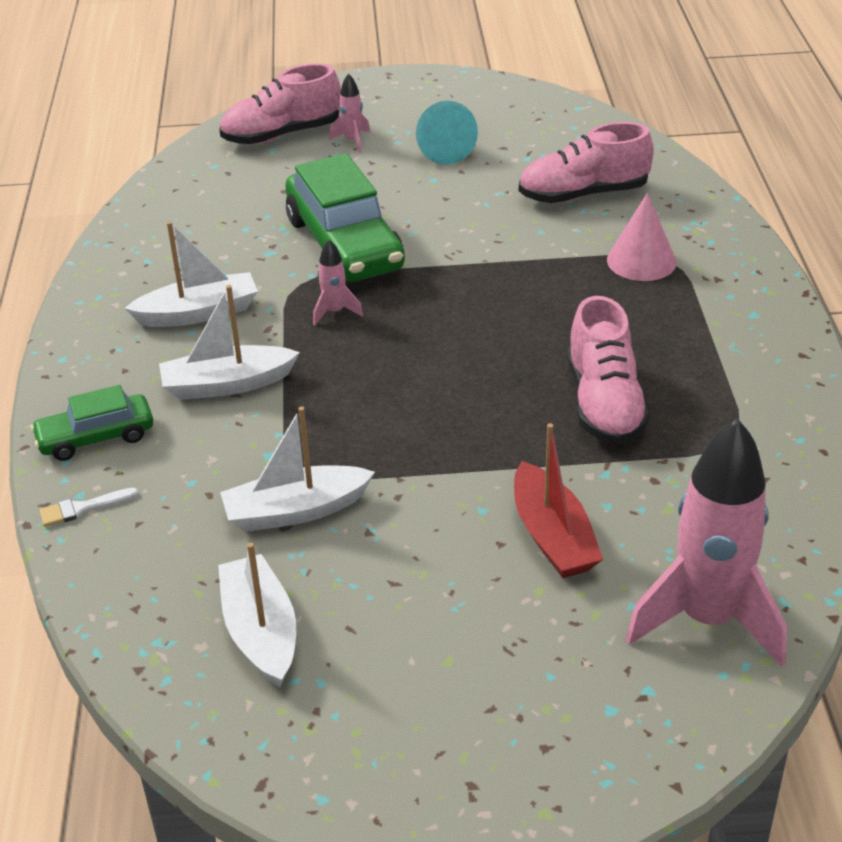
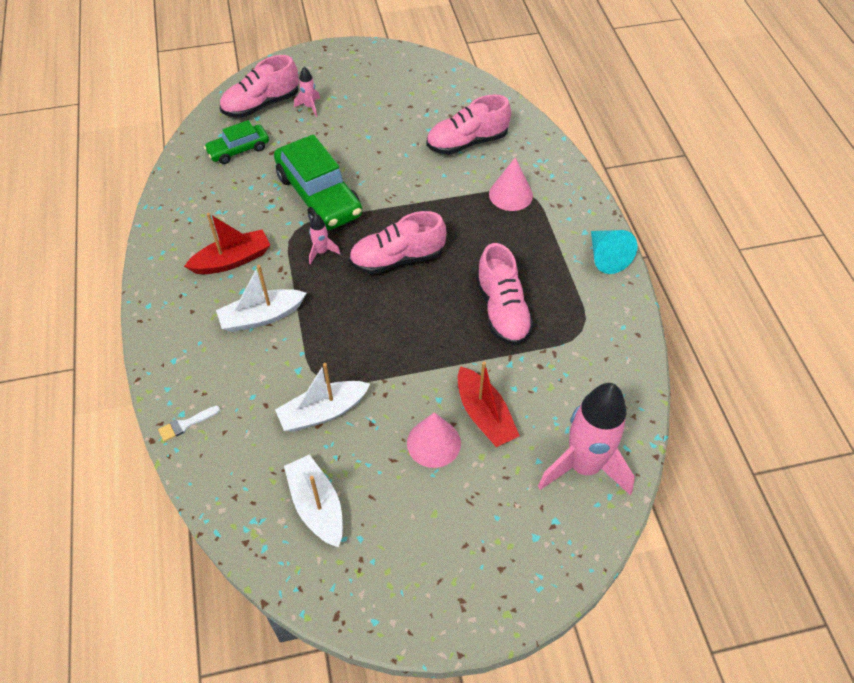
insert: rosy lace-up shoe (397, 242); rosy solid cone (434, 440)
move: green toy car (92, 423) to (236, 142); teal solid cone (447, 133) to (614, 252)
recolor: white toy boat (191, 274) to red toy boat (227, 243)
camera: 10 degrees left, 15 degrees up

...

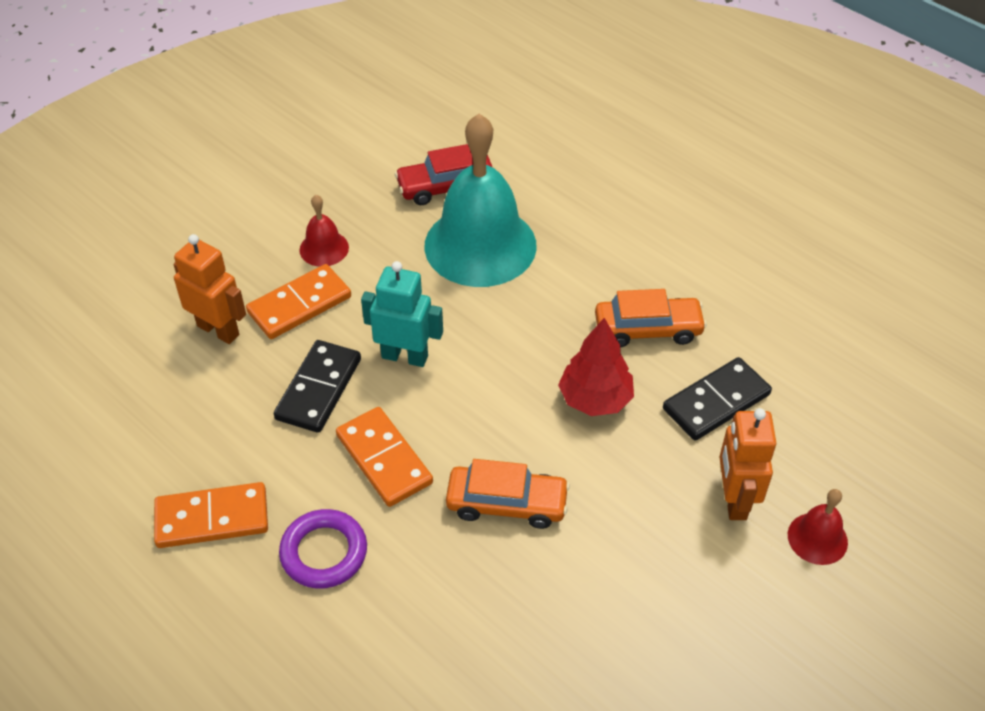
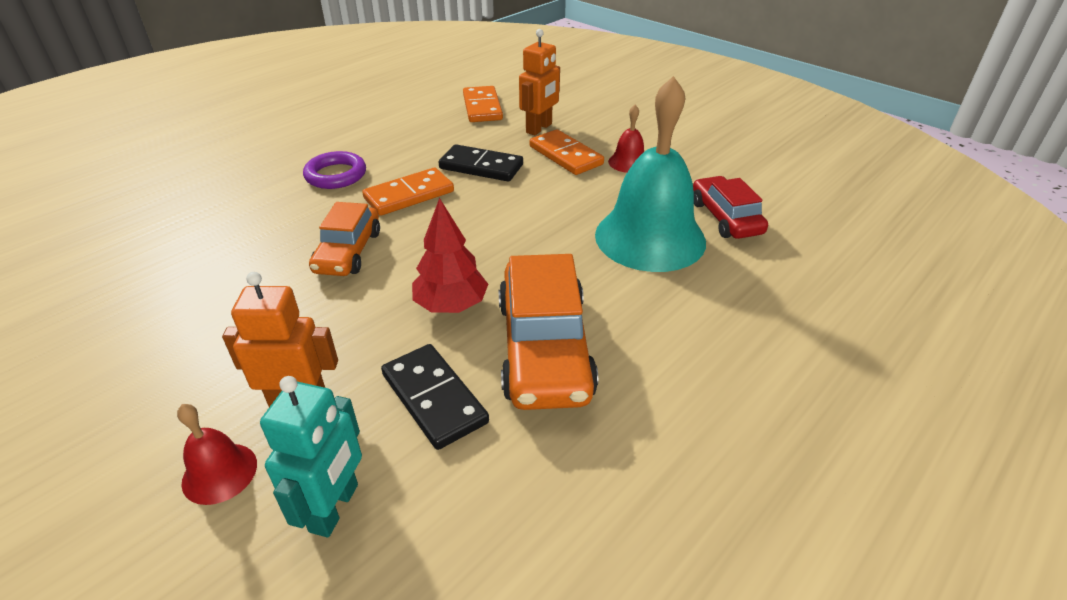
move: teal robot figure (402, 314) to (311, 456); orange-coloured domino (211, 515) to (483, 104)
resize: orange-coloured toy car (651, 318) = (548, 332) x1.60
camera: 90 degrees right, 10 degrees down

- [Work request] In the entries above, one line contains "insert: rosy lace-up" and another contains "camera: 10 degrees left, 15 degrees up". Reproduce exactly those two lines and the lines between them, nothing else.

- [Your response]
insert: rosy lace-up shoe (397, 242); rosy solid cone (434, 440)
move: green toy car (92, 423) to (236, 142); teal solid cone (447, 133) to (614, 252)
recolor: white toy boat (191, 274) to red toy boat (227, 243)
camera: 10 degrees left, 15 degrees up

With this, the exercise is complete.